[Start of Attachment]

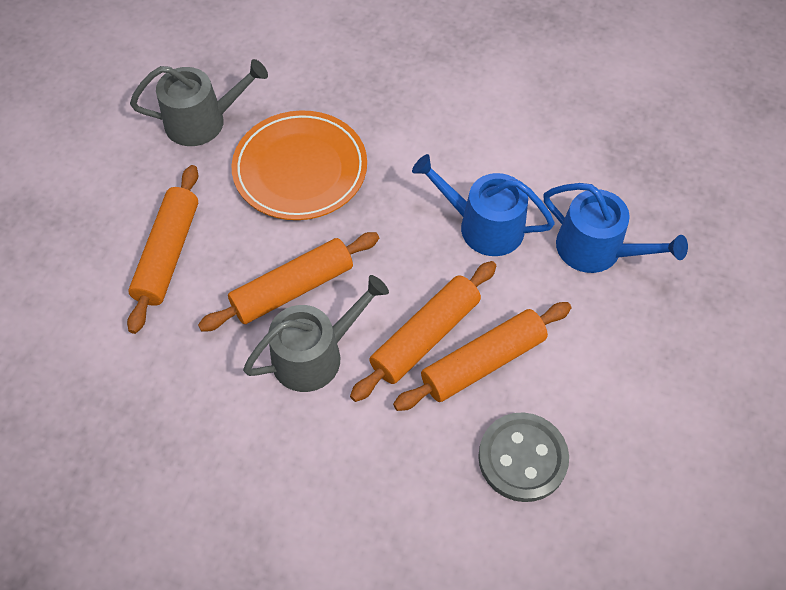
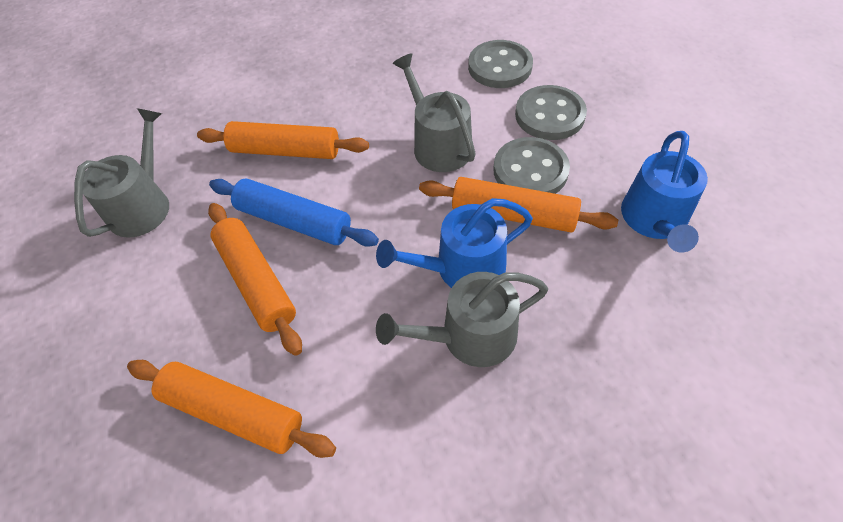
blue rolling pin: 0 -> 1
grey button: 1 -> 3
grey watering can: 2 -> 3
orange plate: 1 -> 0

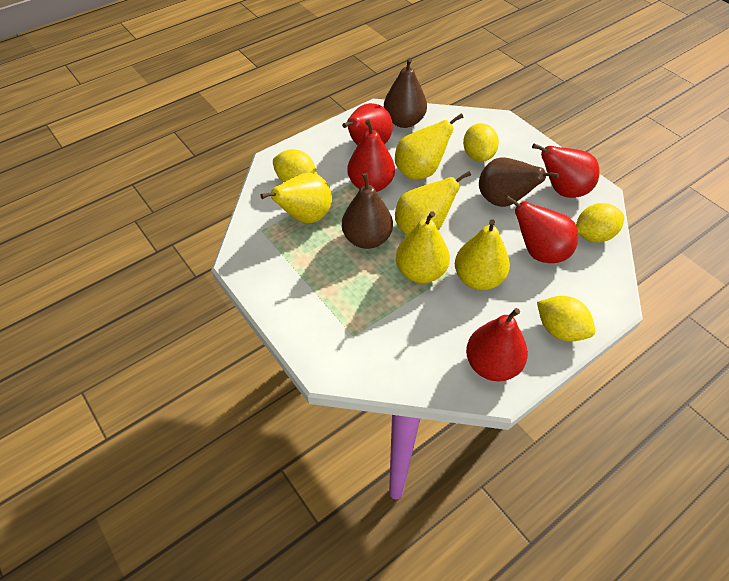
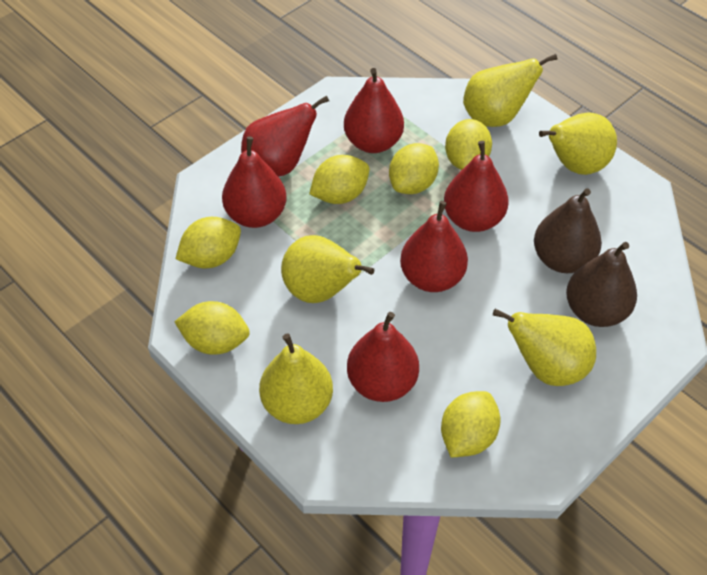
brown pear: 3 -> 2
red pear: 5 -> 6
yellow lemon: 4 -> 6

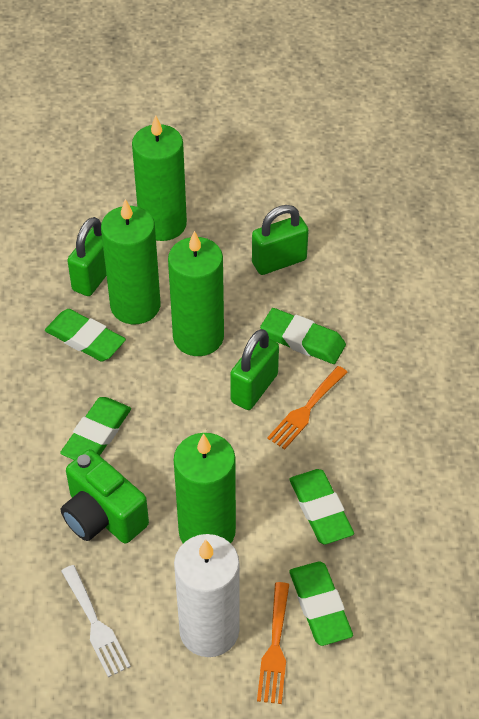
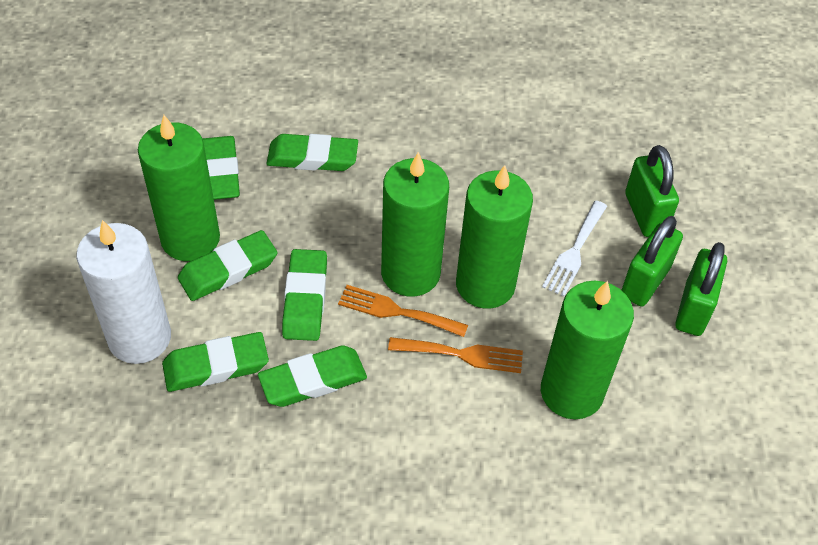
green camera: 1 -> 0
green eraser: 5 -> 6

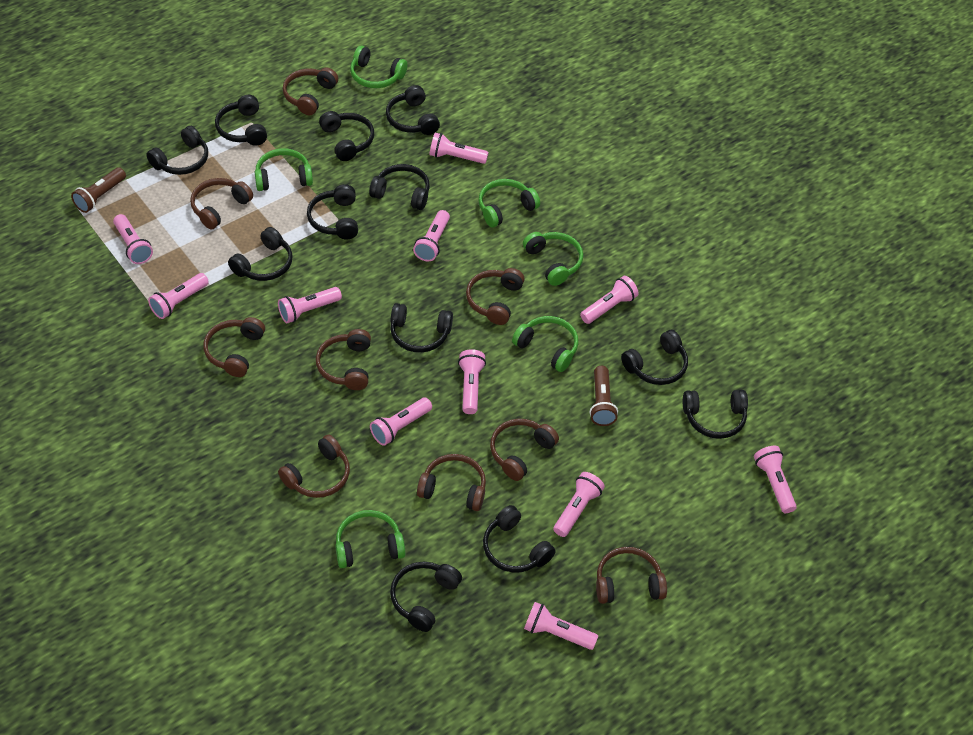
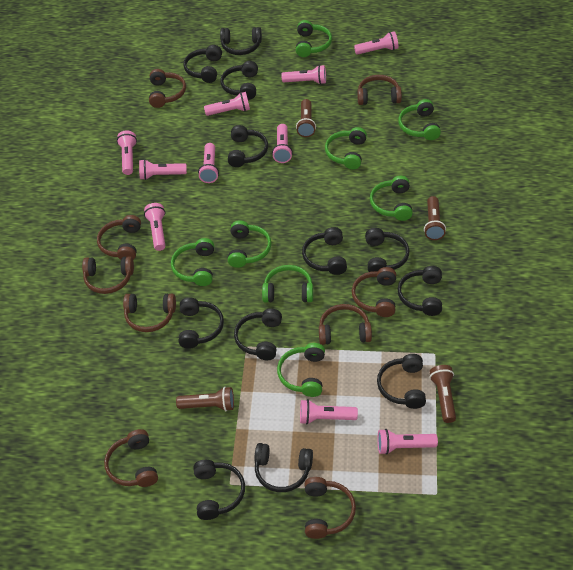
brown flashlight: 2 -> 4
green headphones: 6 -> 8
pink flashlight: 11 -> 10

[End of Attachment]

Work item:
Would you retype every line shown above exactly, leaving the pictures aside?

Task answer:
blue rolling pin: 0 -> 1
grey button: 1 -> 3
grey watering can: 2 -> 3
orange plate: 1 -> 0

brown pear: 3 -> 2
red pear: 5 -> 6
yellow lemon: 4 -> 6

green camera: 1 -> 0
green eraser: 5 -> 6

brown flashlight: 2 -> 4
green headphones: 6 -> 8
pink flashlight: 11 -> 10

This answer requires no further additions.